Collected data Start Marker

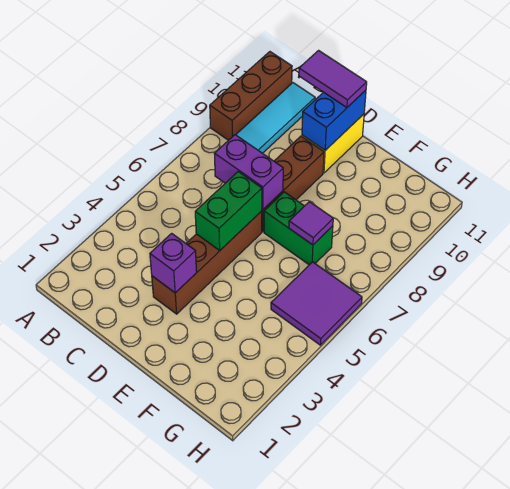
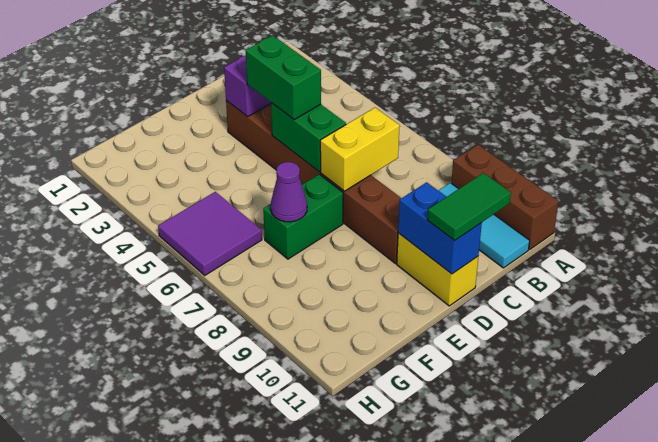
purple brick C7:D7 level 2 -> yellow brick C7:D7 level 2
purple tile C11:D11 level 3 -> green tile C11:D11 level 3
none -> green brick D4:D5 level 3
purple tile F7 level 2 -> purple cone F7 level 2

Collected data End Marker

Please give every line above again word for word, apart from the pictures.

purple brick C7:D7 level 2 -> yellow brick C7:D7 level 2
purple tile C11:D11 level 3 -> green tile C11:D11 level 3
none -> green brick D4:D5 level 3
purple tile F7 level 2 -> purple cone F7 level 2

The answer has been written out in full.